§ EXERCISE:
Copy the lines below word for word, starting at the line with "The matte black jacket at left is positioned" and ending with the line with "The distance between", both included.

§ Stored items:
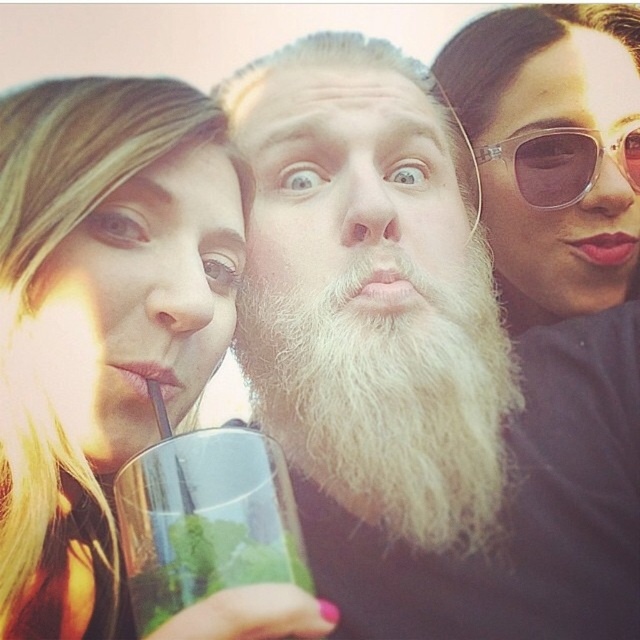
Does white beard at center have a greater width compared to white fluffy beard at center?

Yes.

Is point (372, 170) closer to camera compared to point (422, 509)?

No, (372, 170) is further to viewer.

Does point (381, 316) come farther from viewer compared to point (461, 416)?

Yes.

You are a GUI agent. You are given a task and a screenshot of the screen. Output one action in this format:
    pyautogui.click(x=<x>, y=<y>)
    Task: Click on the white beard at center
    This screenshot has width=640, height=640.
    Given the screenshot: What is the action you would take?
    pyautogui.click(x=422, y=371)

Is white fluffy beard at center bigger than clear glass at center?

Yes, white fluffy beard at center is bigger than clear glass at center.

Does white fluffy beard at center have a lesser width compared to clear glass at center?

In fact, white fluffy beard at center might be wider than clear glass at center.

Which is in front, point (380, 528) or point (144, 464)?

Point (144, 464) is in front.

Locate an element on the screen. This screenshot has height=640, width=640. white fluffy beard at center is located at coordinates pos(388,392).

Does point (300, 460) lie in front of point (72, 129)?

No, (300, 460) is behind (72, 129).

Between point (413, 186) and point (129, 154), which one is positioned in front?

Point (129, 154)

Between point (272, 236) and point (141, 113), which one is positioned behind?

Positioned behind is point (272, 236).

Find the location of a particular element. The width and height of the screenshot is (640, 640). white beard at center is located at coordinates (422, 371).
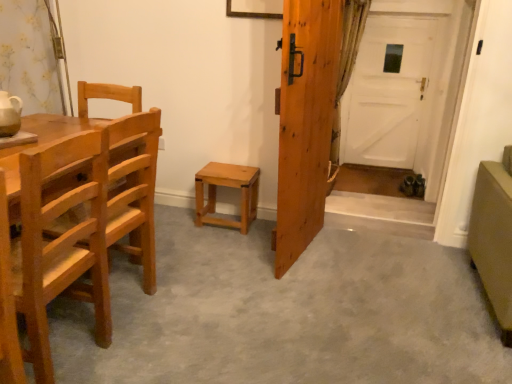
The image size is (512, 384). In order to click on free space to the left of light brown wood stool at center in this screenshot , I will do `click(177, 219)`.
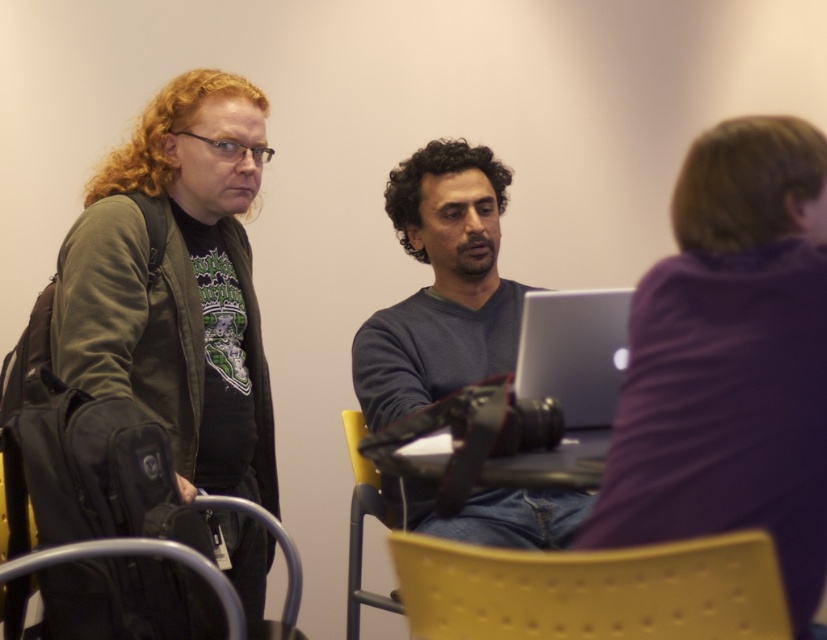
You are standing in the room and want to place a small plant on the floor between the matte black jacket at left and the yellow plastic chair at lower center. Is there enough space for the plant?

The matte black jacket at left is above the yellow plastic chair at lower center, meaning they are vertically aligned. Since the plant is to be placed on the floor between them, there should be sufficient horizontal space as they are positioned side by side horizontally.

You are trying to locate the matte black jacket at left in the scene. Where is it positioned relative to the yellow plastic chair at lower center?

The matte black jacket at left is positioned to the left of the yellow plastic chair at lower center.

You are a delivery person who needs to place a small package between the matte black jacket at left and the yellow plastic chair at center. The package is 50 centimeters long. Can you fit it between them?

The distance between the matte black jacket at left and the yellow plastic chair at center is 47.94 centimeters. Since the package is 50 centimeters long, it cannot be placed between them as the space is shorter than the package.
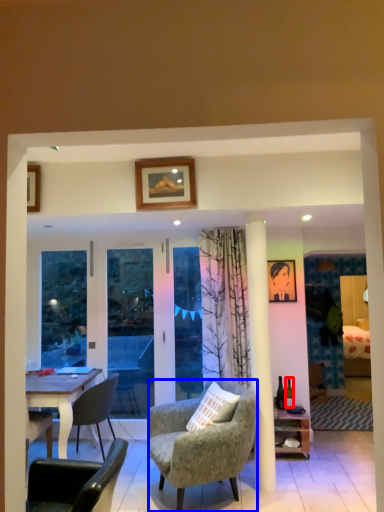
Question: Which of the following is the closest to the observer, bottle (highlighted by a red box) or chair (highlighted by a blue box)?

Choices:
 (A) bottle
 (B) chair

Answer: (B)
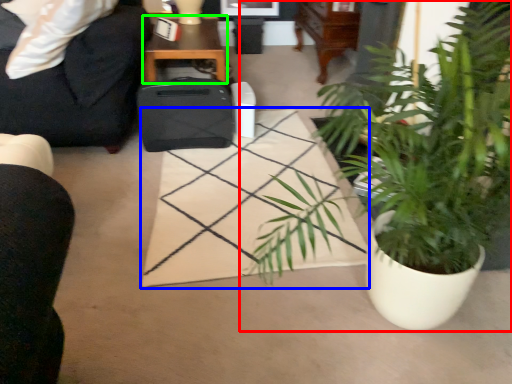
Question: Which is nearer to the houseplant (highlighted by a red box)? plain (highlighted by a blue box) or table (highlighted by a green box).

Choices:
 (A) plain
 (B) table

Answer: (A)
--
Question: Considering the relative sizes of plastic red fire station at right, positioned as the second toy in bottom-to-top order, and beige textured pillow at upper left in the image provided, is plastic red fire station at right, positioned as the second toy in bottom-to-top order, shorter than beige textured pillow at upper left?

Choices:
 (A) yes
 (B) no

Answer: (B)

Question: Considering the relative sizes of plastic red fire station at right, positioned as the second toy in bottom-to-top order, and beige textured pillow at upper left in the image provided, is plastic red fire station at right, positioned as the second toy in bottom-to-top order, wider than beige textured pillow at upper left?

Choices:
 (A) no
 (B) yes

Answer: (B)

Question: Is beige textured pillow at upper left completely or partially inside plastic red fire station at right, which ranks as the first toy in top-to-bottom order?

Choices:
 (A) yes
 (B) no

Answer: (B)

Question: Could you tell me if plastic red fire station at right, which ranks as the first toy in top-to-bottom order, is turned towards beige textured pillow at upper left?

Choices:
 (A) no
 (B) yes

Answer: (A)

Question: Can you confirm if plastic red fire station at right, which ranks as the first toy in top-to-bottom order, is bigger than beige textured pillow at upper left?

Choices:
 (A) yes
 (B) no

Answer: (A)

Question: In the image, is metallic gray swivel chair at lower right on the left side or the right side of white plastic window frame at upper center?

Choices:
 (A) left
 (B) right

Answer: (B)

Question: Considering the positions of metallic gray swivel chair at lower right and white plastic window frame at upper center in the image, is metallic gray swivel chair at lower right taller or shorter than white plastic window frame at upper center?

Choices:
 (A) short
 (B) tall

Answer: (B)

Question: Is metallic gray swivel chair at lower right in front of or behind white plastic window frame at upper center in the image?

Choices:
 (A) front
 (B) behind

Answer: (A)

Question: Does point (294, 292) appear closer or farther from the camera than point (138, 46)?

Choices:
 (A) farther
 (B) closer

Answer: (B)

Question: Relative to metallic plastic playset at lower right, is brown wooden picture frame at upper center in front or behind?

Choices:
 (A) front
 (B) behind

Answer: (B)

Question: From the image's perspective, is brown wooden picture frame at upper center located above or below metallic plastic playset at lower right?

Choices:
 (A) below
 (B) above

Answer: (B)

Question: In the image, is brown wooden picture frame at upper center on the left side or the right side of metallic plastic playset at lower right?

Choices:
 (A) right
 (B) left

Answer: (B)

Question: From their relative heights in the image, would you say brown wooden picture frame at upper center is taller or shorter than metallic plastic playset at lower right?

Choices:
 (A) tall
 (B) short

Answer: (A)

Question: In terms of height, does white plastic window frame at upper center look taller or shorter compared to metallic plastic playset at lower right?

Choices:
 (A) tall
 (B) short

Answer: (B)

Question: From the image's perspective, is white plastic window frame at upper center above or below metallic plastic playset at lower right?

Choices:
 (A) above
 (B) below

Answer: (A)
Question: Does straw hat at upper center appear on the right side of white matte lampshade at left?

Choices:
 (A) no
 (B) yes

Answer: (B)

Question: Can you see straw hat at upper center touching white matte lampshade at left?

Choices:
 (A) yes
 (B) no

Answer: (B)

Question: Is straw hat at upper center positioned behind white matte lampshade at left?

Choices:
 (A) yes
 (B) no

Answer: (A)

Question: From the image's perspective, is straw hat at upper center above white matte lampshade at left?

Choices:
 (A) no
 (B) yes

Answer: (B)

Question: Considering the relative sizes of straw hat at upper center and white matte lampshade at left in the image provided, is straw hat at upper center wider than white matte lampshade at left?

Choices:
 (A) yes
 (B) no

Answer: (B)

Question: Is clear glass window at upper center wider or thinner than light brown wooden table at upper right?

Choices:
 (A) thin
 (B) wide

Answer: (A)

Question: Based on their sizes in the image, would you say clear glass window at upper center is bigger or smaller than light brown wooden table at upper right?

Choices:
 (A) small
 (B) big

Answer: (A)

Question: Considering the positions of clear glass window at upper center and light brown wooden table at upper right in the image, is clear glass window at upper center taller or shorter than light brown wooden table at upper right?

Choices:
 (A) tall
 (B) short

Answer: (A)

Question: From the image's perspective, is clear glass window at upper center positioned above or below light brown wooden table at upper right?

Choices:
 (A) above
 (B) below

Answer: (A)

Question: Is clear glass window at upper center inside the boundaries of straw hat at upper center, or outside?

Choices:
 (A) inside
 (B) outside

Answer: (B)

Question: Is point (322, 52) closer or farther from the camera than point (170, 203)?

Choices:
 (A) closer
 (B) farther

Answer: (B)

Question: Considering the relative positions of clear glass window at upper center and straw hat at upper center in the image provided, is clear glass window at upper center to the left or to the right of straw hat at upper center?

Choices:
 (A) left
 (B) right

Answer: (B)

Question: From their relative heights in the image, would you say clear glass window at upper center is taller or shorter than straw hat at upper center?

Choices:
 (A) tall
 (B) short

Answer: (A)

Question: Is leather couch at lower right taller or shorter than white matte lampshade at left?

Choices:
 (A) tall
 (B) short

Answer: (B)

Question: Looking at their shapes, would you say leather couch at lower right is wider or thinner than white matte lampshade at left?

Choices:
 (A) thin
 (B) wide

§ SOLVED PROBLEM:
The matte black jacket at left is positioned to the left of the yellow plastic chair at lower center.

You are a delivery person who needs to place a small package between the matte black jacket at left and the yellow plastic chair at center. The package is 50 centimeters long. Can you fit it between them?

The distance between the matte black jacket at left and the yellow plastic chair at center is 47.94 centimeters. Since the package is 50 centimeters long, it cannot be placed between them as the space is shorter than the package.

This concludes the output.